> **Task instructions**: Leaving out the images, please reproduce each line below exactly.

Dataset records
:::::

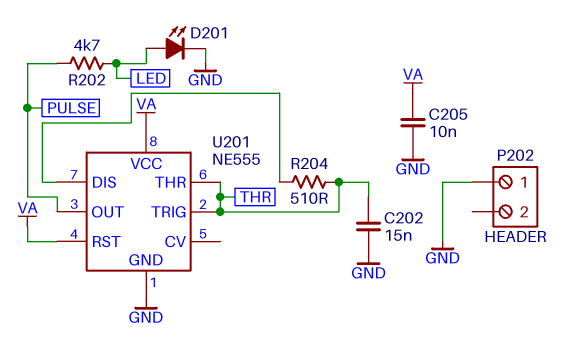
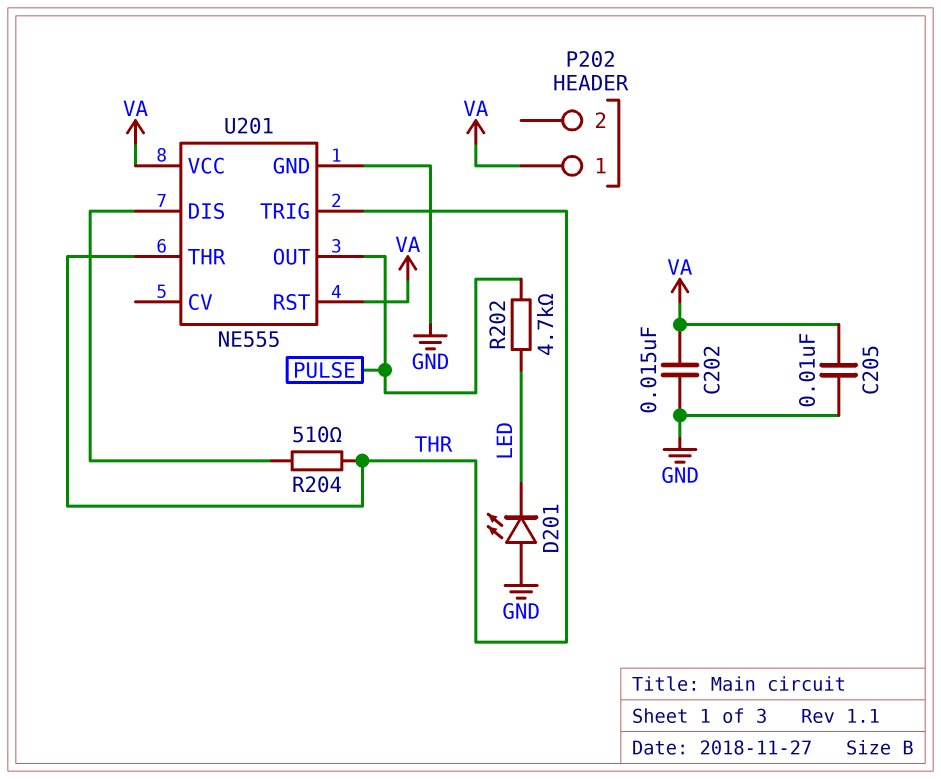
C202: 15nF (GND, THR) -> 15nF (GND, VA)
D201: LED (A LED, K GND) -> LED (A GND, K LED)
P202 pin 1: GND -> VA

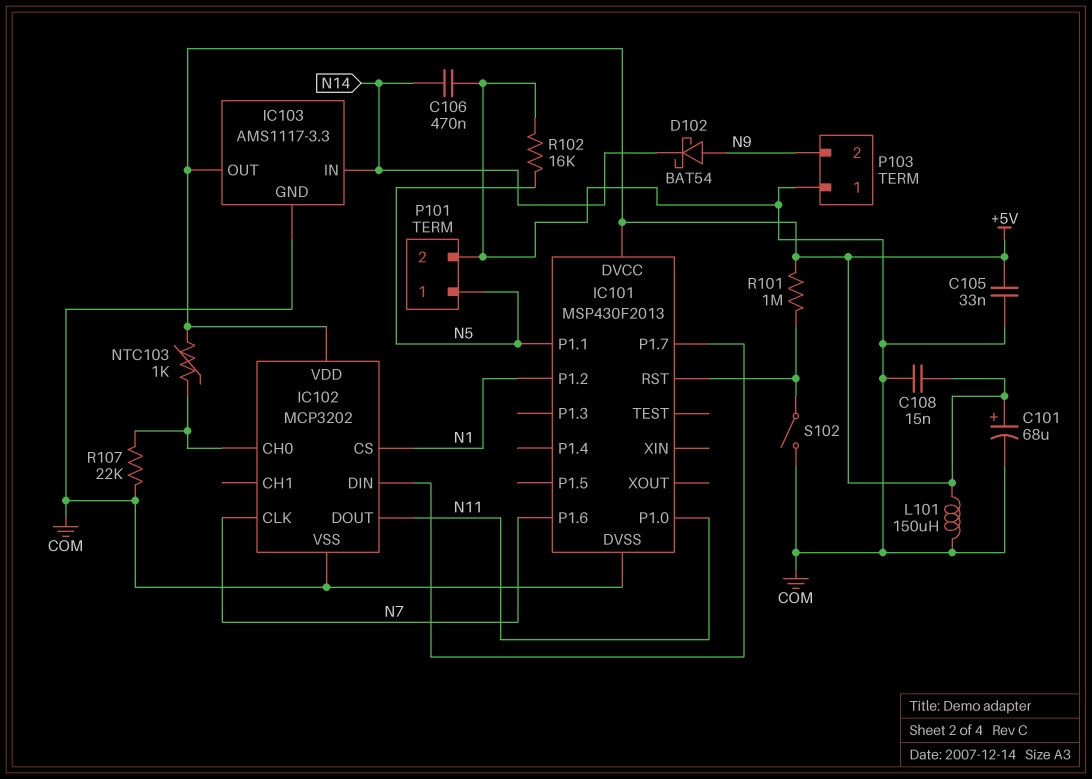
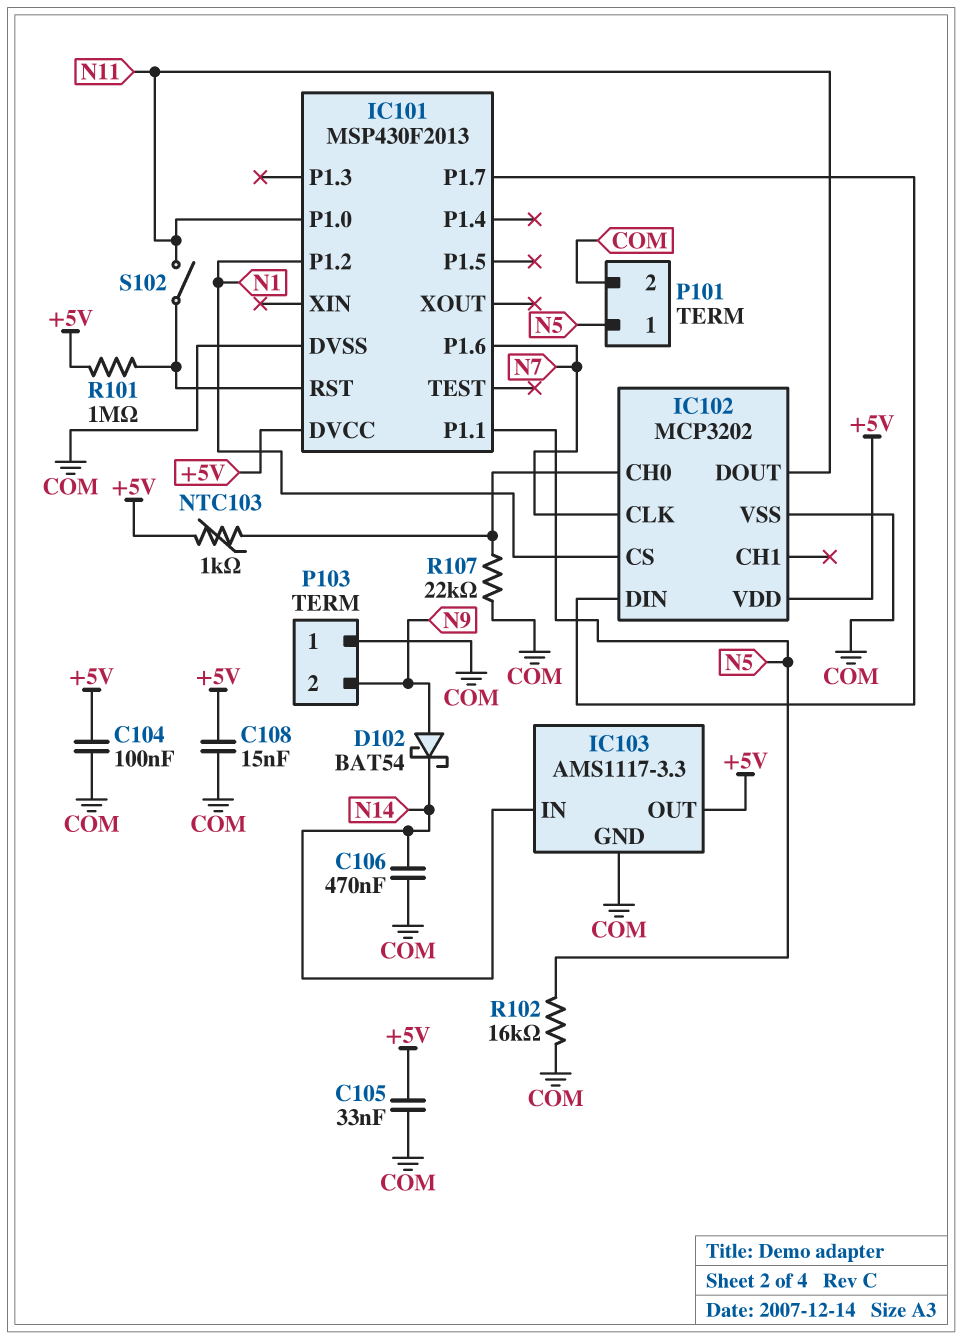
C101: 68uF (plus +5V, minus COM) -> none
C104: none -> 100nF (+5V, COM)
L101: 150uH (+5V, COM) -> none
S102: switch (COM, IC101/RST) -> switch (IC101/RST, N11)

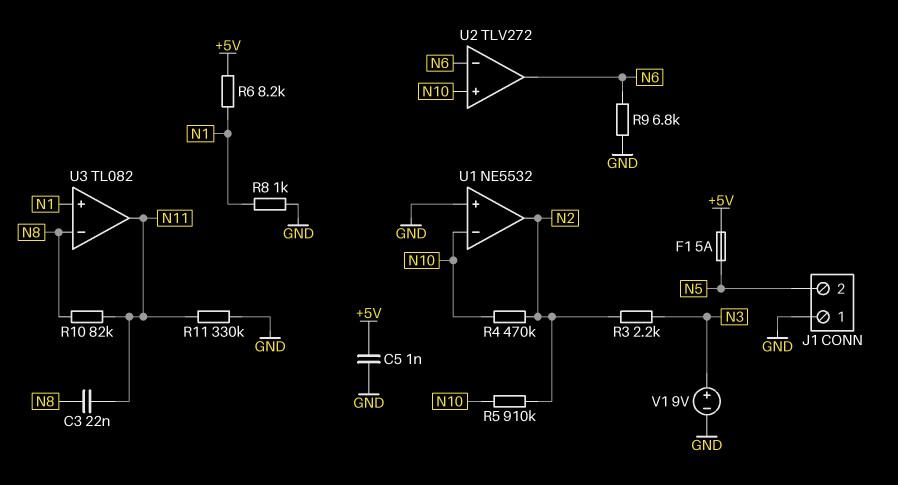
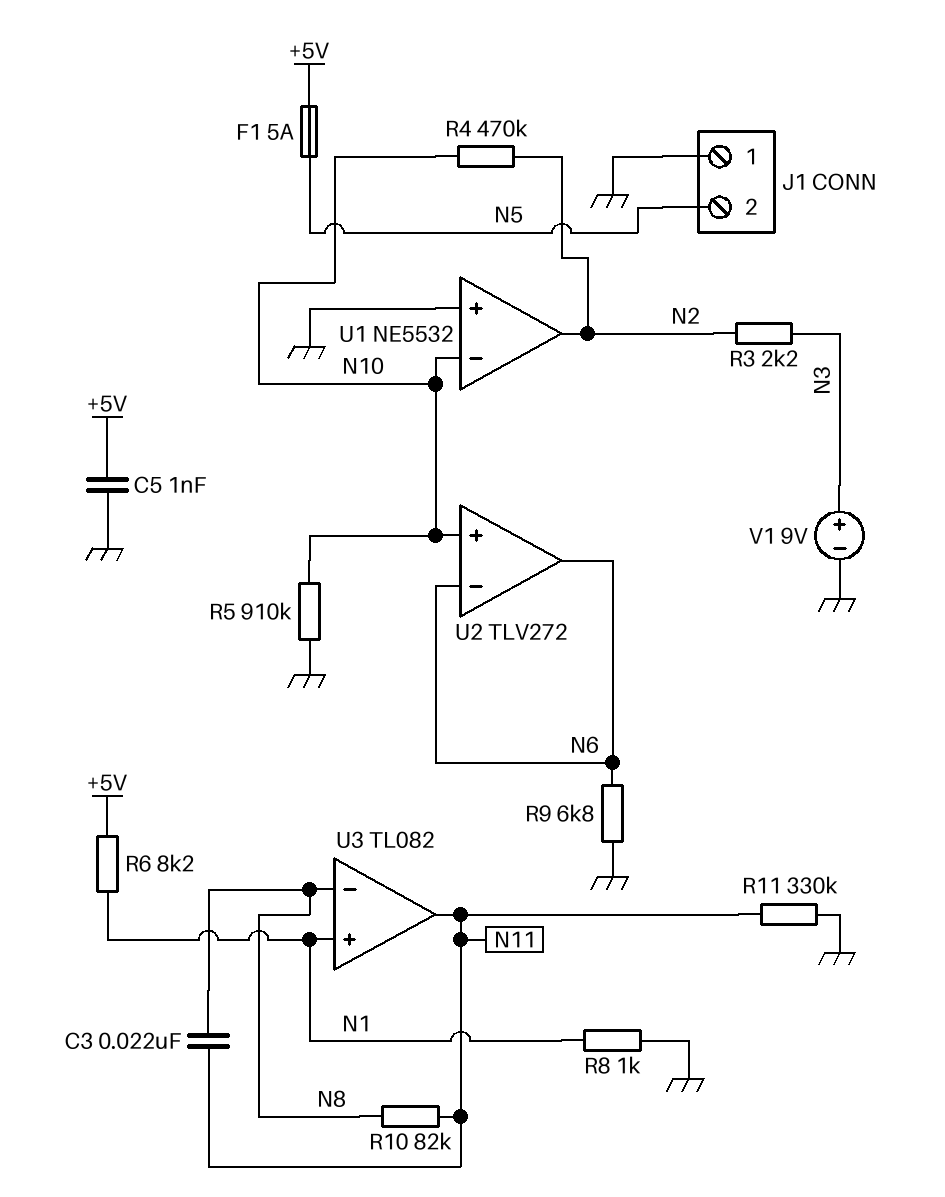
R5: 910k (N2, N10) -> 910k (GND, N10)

:::::

> **Reply to the task**:
C202: 15nF (GND, THR) -> 15nF (GND, VA)
D201: LED (A LED, K GND) -> LED (A GND, K LED)
P202 pin 1: GND -> VA

C101: 68uF (plus +5V, minus COM) -> none
C104: none -> 100nF (+5V, COM)
L101: 150uH (+5V, COM) -> none
S102: switch (COM, IC101/RST) -> switch (IC101/RST, N11)

R5: 910k (N2, N10) -> 910k (GND, N10)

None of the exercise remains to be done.